INFORMATION PROVIDED:
★ ★ ★
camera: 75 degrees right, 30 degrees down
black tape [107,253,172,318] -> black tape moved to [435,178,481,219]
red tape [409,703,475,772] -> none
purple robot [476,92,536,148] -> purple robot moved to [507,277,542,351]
★ ★ ★
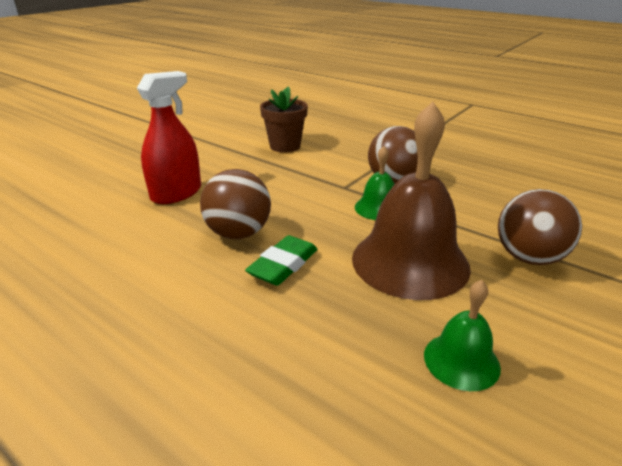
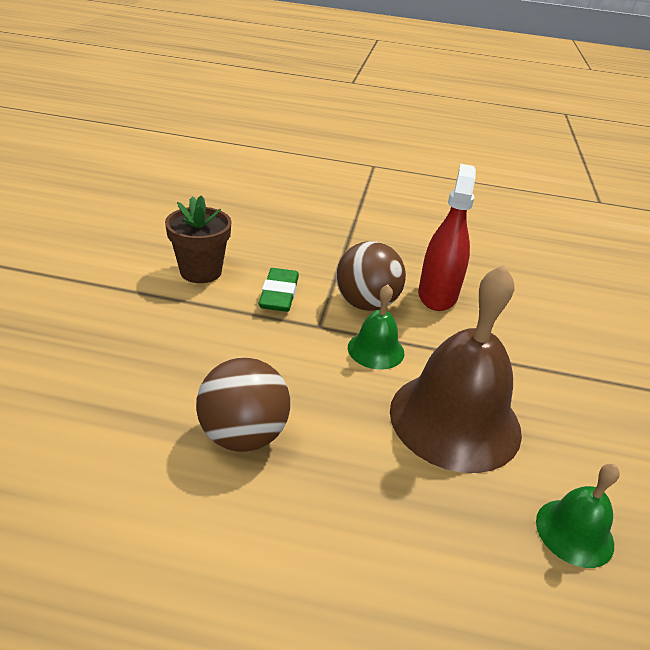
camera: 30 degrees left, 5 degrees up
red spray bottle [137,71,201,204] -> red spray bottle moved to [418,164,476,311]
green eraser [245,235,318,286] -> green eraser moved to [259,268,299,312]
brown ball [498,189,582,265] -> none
★ ★ ★
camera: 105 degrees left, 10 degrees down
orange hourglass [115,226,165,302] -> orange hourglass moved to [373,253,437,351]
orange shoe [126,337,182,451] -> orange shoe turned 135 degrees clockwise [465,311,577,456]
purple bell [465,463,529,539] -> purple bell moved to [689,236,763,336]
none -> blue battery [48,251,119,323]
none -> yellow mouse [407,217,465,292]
★ ★ ★
EXERCISE: Produce only the lines from the line containing "red tape [409,703,475,772] -> none" through the line containing "purple robot [476,92,536,148]", inclusive of both, exactly as they stand in the entries above.

ANSWER BOX:
red tape [409,703,475,772] -> none
purple robot [476,92,536,148] -> purple robot moved to [507,277,542,351]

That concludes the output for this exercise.